YOUR INSTRUCTIONS – Once the pictures are set aside, reproduce all of the records exactly.

DATA SECTION –
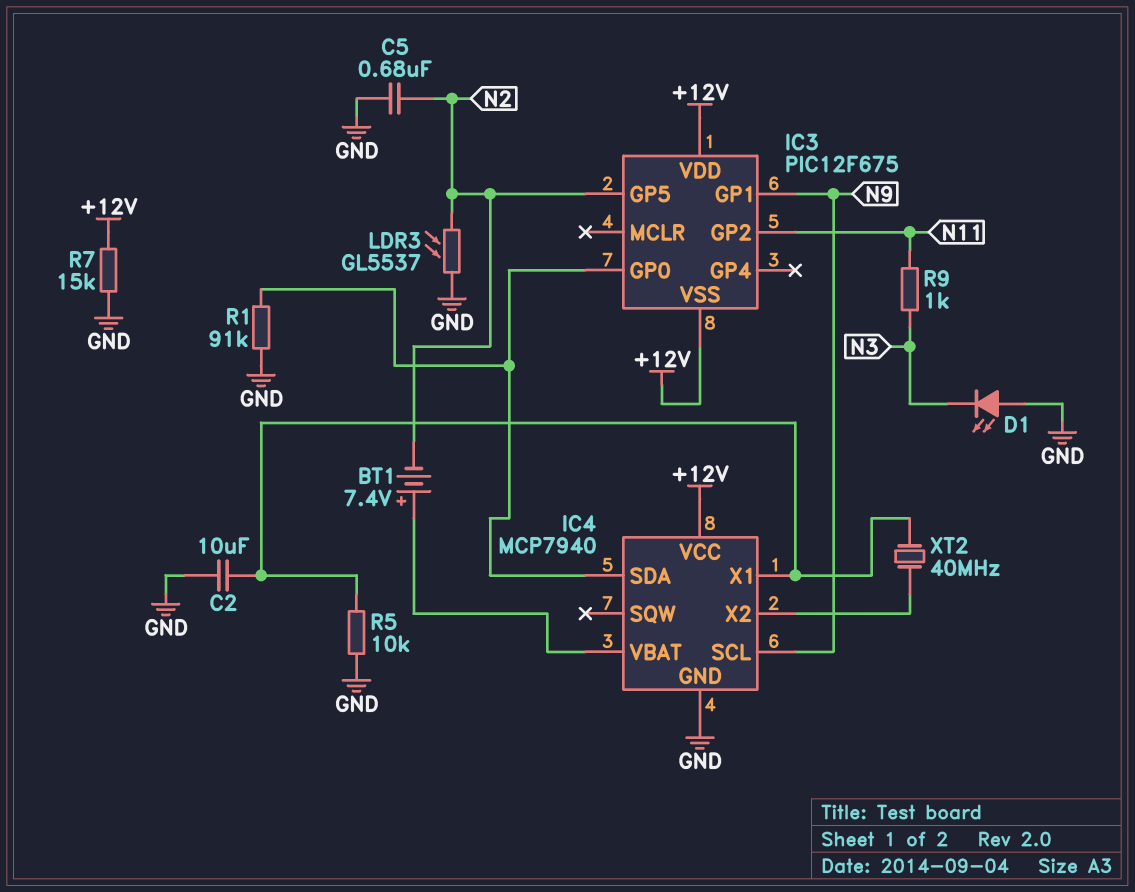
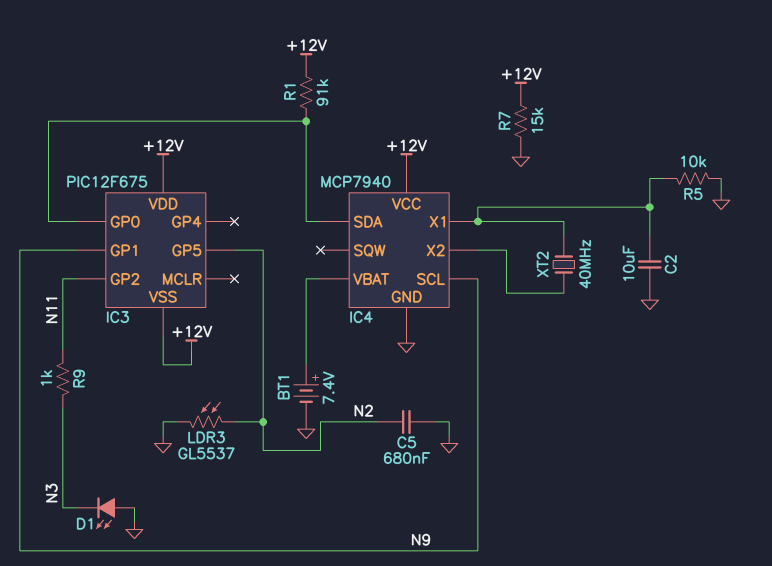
BT1: 7.4V (plus IC4/VBAT, minus N2) -> 7.4V (plus IC4/VBAT, minus GND)
R1: 91k (GND, IC3/GP0) -> 91k (+12V, IC3/GP0)

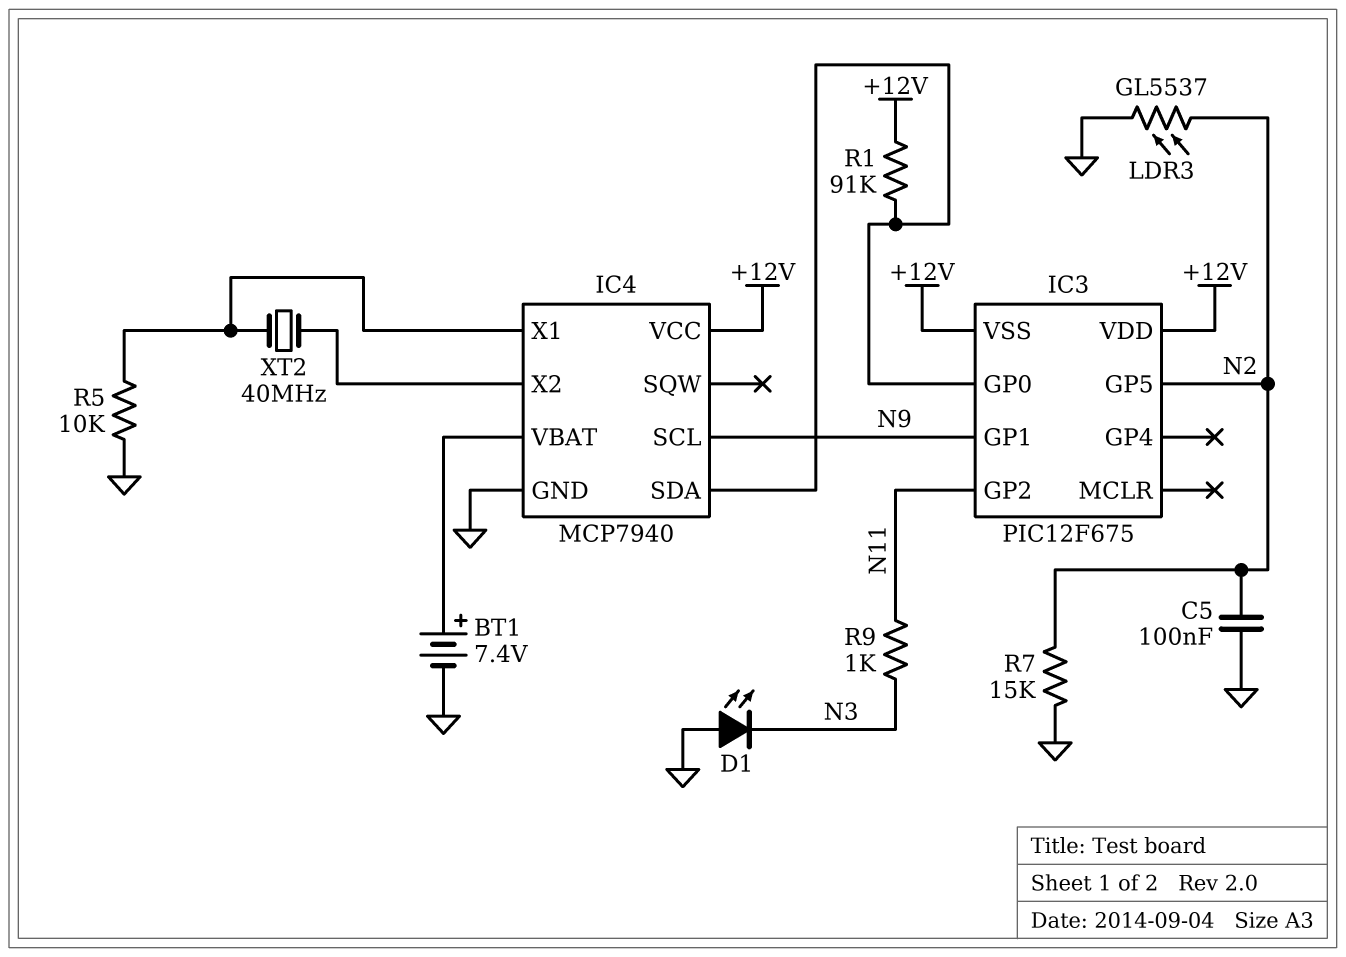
C2: 10uF (GND, IC4/X1) -> none
C5: 680nF (GND, N2) -> 100nF (GND, N2)
R7: 15k (+12V, GND) -> 15k (GND, N2)

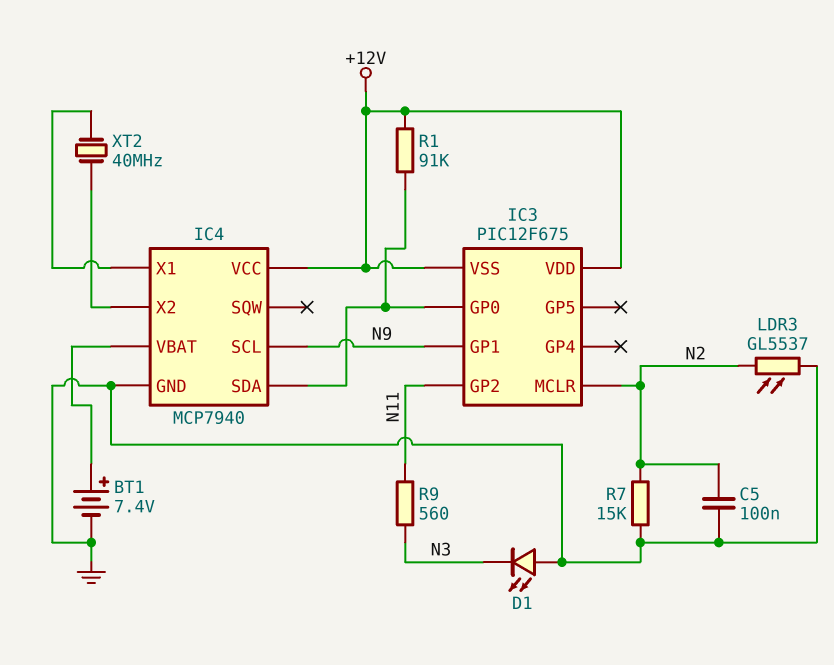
IC3 pin GP5: N2 -> none
IC3 pin MCLR: none -> N2
R5: 10k (GND, IC4/X1) -> none
R9: 1k (N3, N11) -> 560 (N3, N11)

EXERCISE RESULT –
BT1: 7.4V (plus IC4/VBAT, minus N2) -> 7.4V (plus IC4/VBAT, minus GND)
R1: 91k (GND, IC3/GP0) -> 91k (+12V, IC3/GP0)

C2: 10uF (GND, IC4/X1) -> none
C5: 680nF (GND, N2) -> 100nF (GND, N2)
R7: 15k (+12V, GND) -> 15k (GND, N2)

IC3 pin GP5: N2 -> none
IC3 pin MCLR: none -> N2
R5: 10k (GND, IC4/X1) -> none
R9: 1k (N3, N11) -> 560 (N3, N11)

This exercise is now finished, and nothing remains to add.